* **Your goal**
Each entry that follows should be retyped exactly.

====================

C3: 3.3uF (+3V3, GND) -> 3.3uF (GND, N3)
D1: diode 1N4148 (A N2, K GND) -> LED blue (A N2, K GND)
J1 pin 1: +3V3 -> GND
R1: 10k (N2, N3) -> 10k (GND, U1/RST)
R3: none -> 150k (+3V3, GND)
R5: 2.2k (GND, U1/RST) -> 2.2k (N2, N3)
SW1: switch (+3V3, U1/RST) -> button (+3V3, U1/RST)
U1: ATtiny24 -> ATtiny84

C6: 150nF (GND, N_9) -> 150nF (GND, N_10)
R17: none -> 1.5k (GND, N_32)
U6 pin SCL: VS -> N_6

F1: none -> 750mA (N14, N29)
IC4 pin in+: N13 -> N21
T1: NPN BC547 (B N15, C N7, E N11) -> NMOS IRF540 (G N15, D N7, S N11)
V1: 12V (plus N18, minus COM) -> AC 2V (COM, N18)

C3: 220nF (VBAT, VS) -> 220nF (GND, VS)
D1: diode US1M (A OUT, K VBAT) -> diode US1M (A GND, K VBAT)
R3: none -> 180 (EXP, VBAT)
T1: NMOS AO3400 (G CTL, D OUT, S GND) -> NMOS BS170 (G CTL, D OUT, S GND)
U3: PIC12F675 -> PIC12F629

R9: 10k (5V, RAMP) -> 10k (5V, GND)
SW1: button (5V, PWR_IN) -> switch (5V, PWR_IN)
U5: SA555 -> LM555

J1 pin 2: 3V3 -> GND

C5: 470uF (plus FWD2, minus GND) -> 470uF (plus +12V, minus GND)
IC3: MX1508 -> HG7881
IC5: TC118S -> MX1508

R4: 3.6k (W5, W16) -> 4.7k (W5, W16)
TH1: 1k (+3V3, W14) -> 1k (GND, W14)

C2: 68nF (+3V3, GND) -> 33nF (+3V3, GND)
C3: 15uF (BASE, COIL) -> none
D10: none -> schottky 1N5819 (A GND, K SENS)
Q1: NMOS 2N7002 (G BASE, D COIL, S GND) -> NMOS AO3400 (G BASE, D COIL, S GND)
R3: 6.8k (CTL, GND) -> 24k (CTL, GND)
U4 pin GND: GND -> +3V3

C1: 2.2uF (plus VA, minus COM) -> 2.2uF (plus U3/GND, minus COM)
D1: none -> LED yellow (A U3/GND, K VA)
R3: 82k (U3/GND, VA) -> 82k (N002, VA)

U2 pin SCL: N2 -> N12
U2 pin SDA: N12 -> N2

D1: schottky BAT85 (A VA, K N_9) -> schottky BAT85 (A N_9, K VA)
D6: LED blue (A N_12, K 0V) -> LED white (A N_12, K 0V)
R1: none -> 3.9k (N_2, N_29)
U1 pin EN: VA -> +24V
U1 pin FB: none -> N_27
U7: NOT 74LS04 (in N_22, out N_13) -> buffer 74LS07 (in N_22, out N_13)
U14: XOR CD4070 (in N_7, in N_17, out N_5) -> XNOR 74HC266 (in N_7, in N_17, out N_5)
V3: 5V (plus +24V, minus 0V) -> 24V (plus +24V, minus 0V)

====================

* **Worked solution**
C3: 3.3uF (+3V3, GND) -> 3.3uF (GND, N3)
D1: diode 1N4148 (A N2, K GND) -> LED blue (A N2, K GND)
J1 pin 1: +3V3 -> GND
R1: 10k (N2, N3) -> 10k (GND, U1/RST)
R3: none -> 150k (+3V3, GND)
R5: 2.2k (GND, U1/RST) -> 2.2k (N2, N3)
SW1: switch (+3V3, U1/RST) -> button (+3V3, U1/RST)
U1: ATtiny24 -> ATtiny84

C6: 150nF (GND, N_9) -> 150nF (GND, N_10)
R17: none -> 1.5k (GND, N_32)
U6 pin SCL: VS -> N_6

F1: none -> 750mA (N14, N29)
IC4 pin in+: N13 -> N21
T1: NPN BC547 (B N15, C N7, E N11) -> NMOS IRF540 (G N15, D N7, S N11)
V1: 12V (plus N18, minus COM) -> AC 2V (COM, N18)

C3: 220nF (VBAT, VS) -> 220nF (GND, VS)
D1: diode US1M (A OUT, K VBAT) -> diode US1M (A GND, K VBAT)
R3: none -> 180 (EXP, VBAT)
T1: NMOS AO3400 (G CTL, D OUT, S GND) -> NMOS BS170 (G CTL, D OUT, S GND)
U3: PIC12F675 -> PIC12F629

R9: 10k (5V, RAMP) -> 10k (5V, GND)
SW1: button (5V, PWR_IN) -> switch (5V, PWR_IN)
U5: SA555 -> LM555

J1 pin 2: 3V3 -> GND

C5: 470uF (plus FWD2, minus GND) -> 470uF (plus +12V, minus GND)
IC3: MX1508 -> HG7881
IC5: TC118S -> MX1508

R4: 3.6k (W5, W16) -> 4.7k (W5, W16)
TH1: 1k (+3V3, W14) -> 1k (GND, W14)

C2: 68nF (+3V3, GND) -> 33nF (+3V3, GND)
C3: 15uF (BASE, COIL) -> none
D10: none -> schottky 1N5819 (A GND, K SENS)
Q1: NMOS 2N7002 (G BASE, D COIL, S GND) -> NMOS AO3400 (G BASE, D COIL, S GND)
R3: 6.8k (CTL, GND) -> 24k (CTL, GND)
U4 pin GND: GND -> +3V3

C1: 2.2uF (plus VA, minus COM) -> 2.2uF (plus U3/GND, minus COM)
D1: none -> LED yellow (A U3/GND, K VA)
R3: 82k (U3/GND, VA) -> 82k (N002, VA)

U2 pin SCL: N2 -> N12
U2 pin SDA: N12 -> N2

D1: schottky BAT85 (A VA, K N_9) -> schottky BAT85 (A N_9, K VA)
D6: LED blue (A N_12, K 0V) -> LED white (A N_12, K 0V)
R1: none -> 3.9k (N_2, N_29)
U1 pin EN: VA -> +24V
U1 pin FB: none -> N_27
U7: NOT 74LS04 (in N_22, out N_13) -> buffer 74LS07 (in N_22, out N_13)
U14: XOR CD4070 (in N_7, in N_17, out N_5) -> XNOR 74HC266 (in N_7, in N_17, out N_5)
V3: 5V (plus +24V, minus 0V) -> 24V (plus +24V, minus 0V)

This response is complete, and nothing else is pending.